- Excerpted data
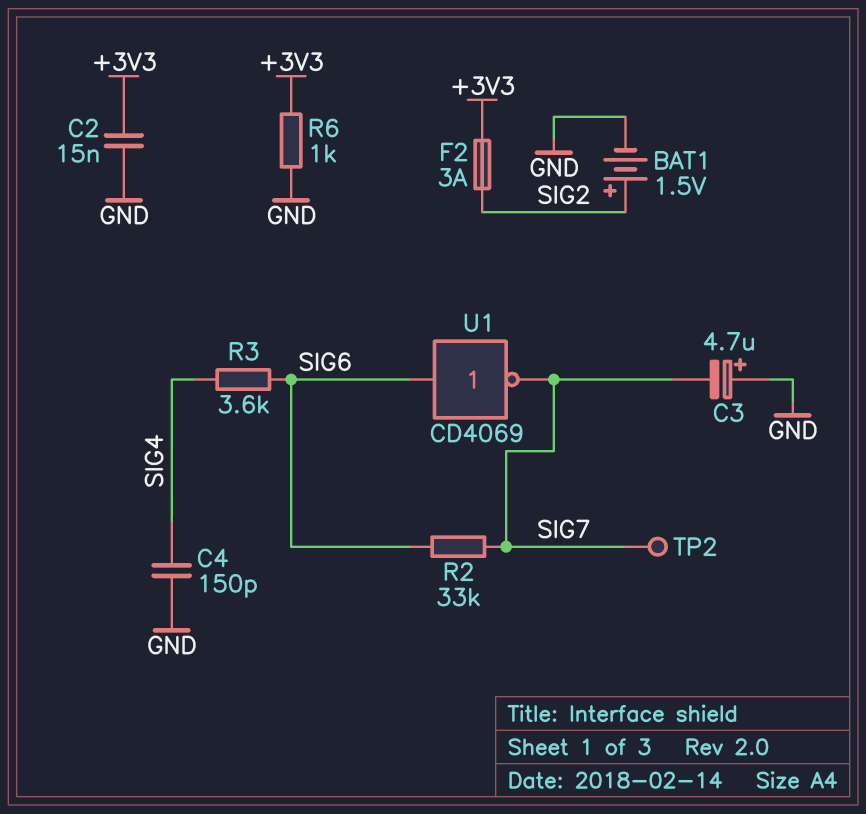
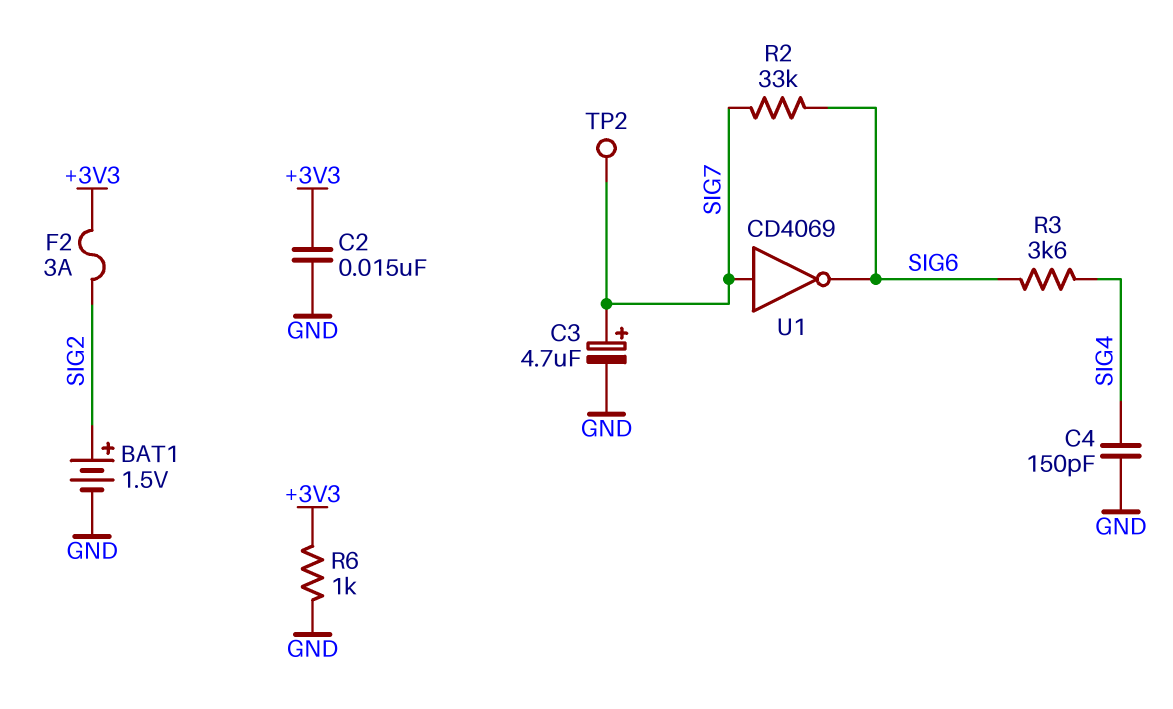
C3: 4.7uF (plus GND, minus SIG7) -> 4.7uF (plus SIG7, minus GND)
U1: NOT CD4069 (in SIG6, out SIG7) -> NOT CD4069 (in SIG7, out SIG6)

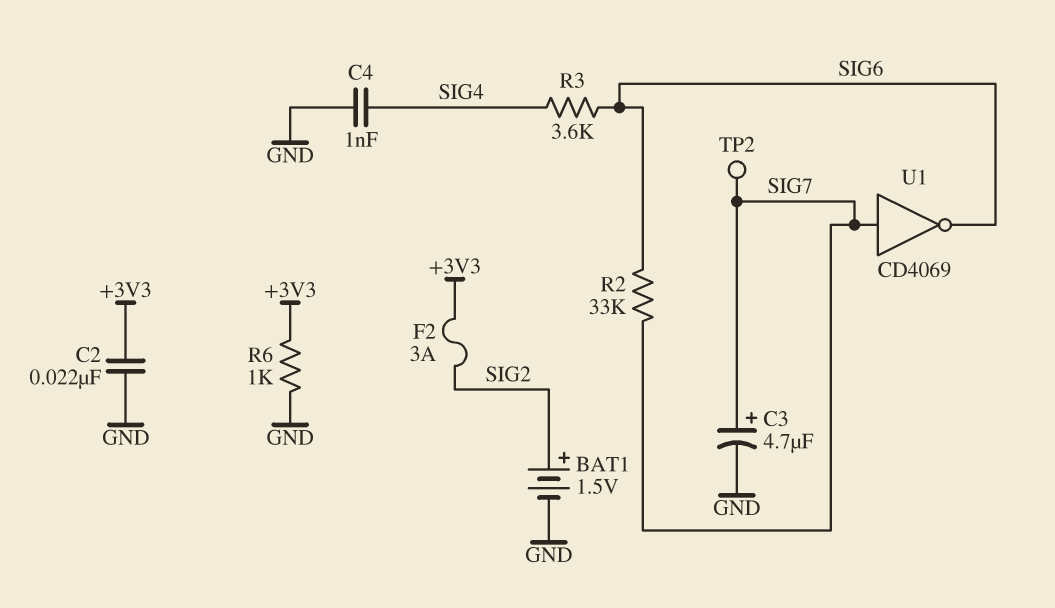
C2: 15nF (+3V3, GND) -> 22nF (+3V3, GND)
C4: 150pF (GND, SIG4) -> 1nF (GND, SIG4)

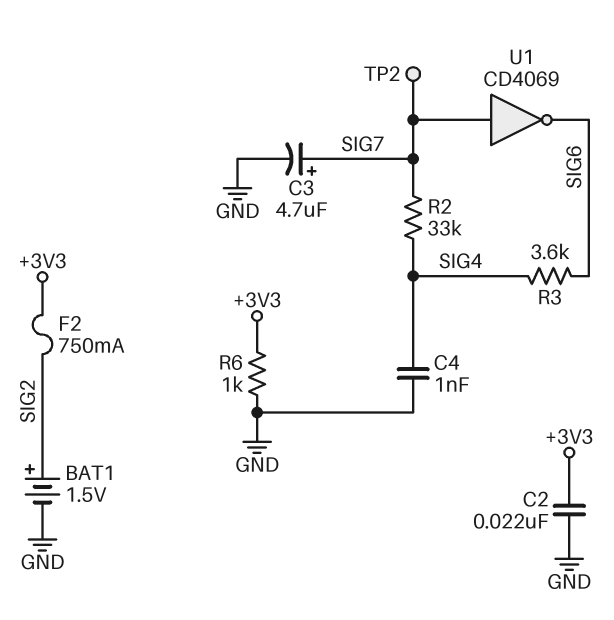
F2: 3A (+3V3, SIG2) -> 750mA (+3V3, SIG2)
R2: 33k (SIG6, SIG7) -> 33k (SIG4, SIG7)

- Your goal
Word for word, write out each line of the records, but leave the pictures behind.

- Your response
C3: 4.7uF (plus GND, minus SIG7) -> 4.7uF (plus SIG7, minus GND)
U1: NOT CD4069 (in SIG6, out SIG7) -> NOT CD4069 (in SIG7, out SIG6)

C2: 15nF (+3V3, GND) -> 22nF (+3V3, GND)
C4: 150pF (GND, SIG4) -> 1nF (GND, SIG4)

F2: 3A (+3V3, SIG2) -> 750mA (+3V3, SIG2)
R2: 33k (SIG6, SIG7) -> 33k (SIG4, SIG7)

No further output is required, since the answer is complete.